### Exercise description
Your answer must be an exact copy of every record below.

[Records excerpted from a collection]
-----
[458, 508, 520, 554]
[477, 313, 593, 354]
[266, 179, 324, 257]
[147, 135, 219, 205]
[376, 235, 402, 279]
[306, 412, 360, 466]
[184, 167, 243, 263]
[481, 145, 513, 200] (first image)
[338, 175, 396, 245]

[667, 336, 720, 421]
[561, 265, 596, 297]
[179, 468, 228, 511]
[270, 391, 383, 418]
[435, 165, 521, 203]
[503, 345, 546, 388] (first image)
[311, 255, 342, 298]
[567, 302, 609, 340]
-----
### Answer to this problem
[458, 508, 520, 554]
[477, 313, 593, 354]
[266, 179, 324, 257]
[147, 135, 219, 205]
[376, 235, 402, 279]
[306, 412, 360, 466]
[184, 167, 243, 263]
[481, 145, 513, 200] (first image)
[338, 175, 396, 245]

[667, 336, 720, 421]
[561, 265, 596, 297]
[179, 468, 228, 511]
[270, 391, 383, 418]
[435, 165, 521, 203]
[503, 345, 546, 388] (first image)
[311, 255, 342, 298]
[567, 302, 609, 340]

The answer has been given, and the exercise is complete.